Object state change records:

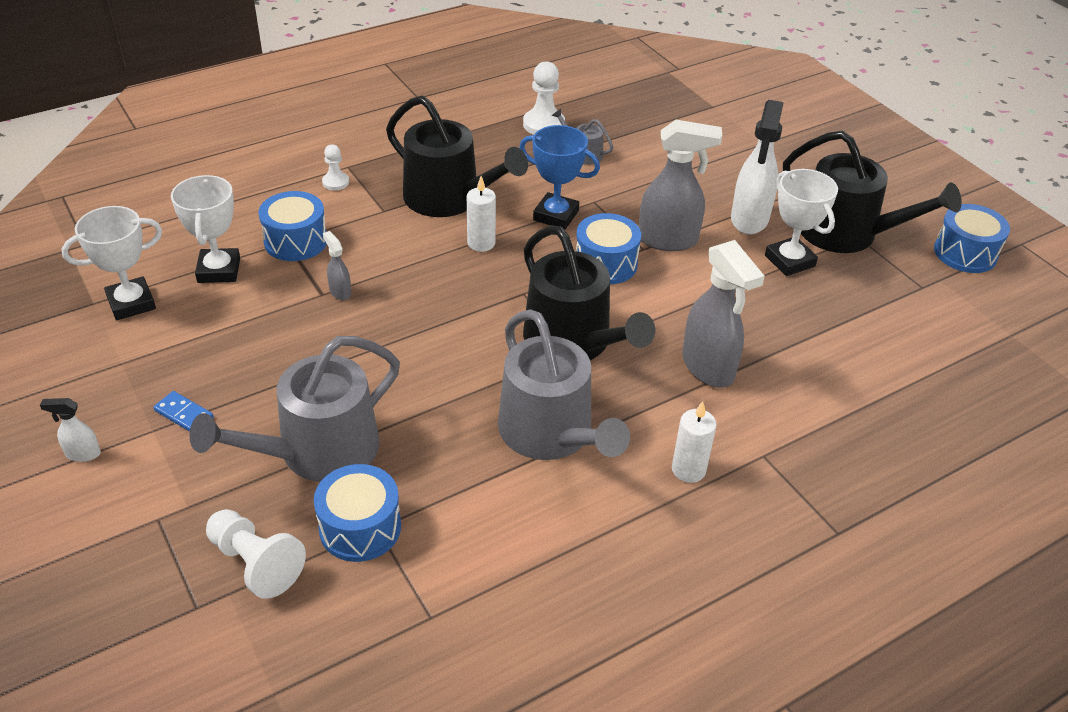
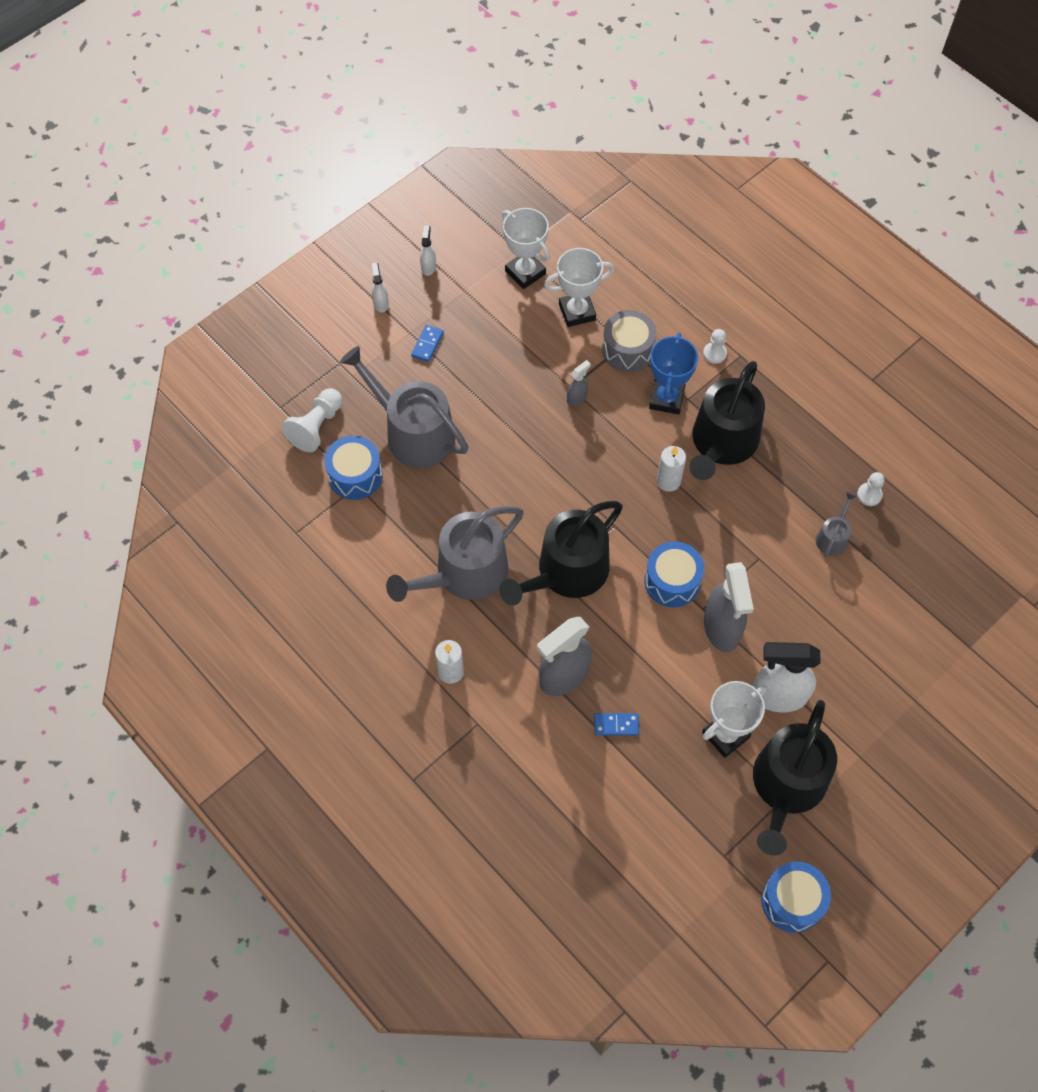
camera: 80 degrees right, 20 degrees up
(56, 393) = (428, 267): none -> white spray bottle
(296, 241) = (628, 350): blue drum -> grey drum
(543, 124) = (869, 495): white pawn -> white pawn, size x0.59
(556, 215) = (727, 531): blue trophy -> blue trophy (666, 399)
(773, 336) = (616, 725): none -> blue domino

==

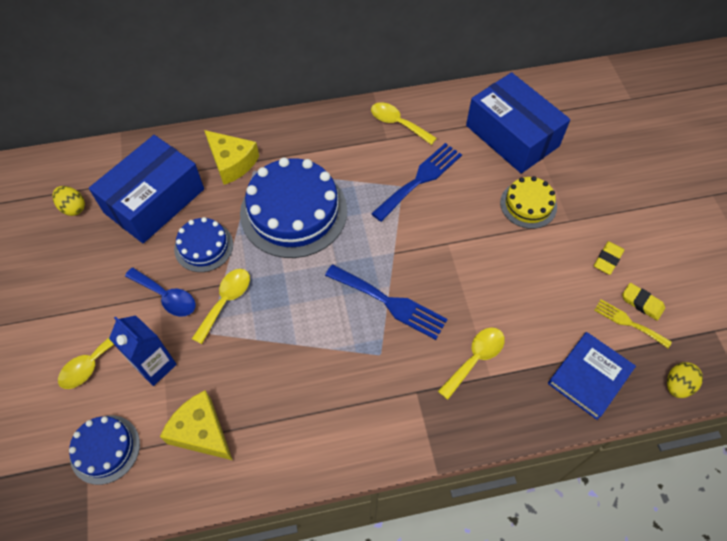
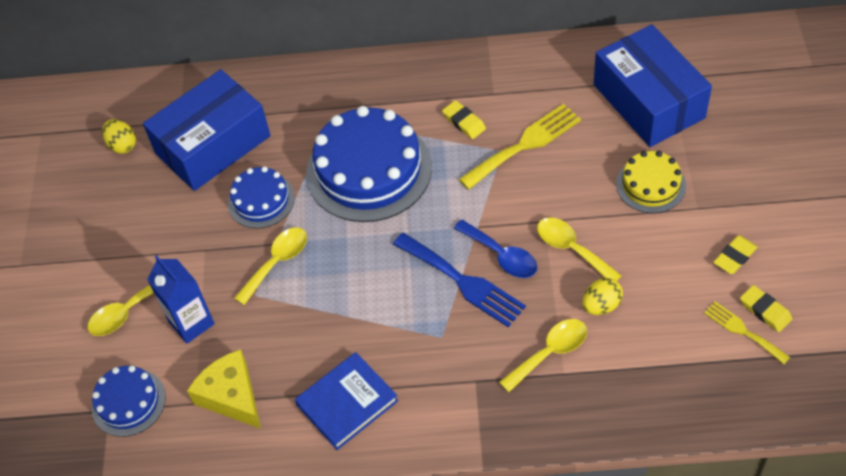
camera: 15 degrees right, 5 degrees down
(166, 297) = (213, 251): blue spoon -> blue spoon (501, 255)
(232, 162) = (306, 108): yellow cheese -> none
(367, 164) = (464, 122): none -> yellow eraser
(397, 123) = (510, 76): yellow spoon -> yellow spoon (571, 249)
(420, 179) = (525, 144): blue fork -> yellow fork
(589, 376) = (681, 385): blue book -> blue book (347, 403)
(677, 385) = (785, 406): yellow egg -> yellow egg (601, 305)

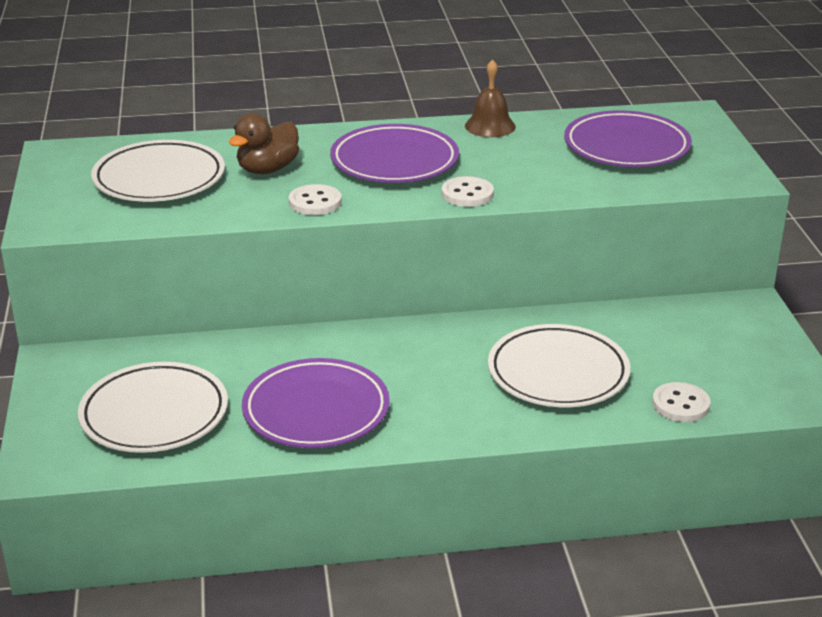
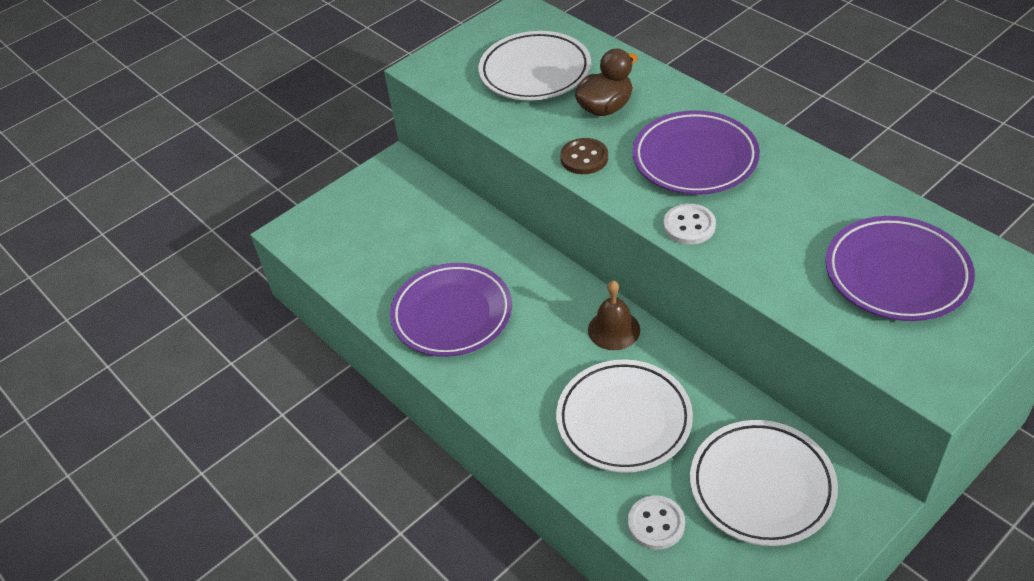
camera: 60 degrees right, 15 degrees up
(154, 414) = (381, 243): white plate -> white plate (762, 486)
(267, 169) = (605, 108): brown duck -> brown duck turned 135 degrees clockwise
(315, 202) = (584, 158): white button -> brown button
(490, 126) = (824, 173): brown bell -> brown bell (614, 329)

Goal of the exercise =
Give the exact lines, and only those, from the line containing "(267, 169) = (605, 108): brown" through the line containing "(490, 126) = (824, 173): brown" in the entries above.

Solved exercise =
(267, 169) = (605, 108): brown duck -> brown duck turned 135 degrees clockwise
(315, 202) = (584, 158): white button -> brown button
(490, 126) = (824, 173): brown bell -> brown bell (614, 329)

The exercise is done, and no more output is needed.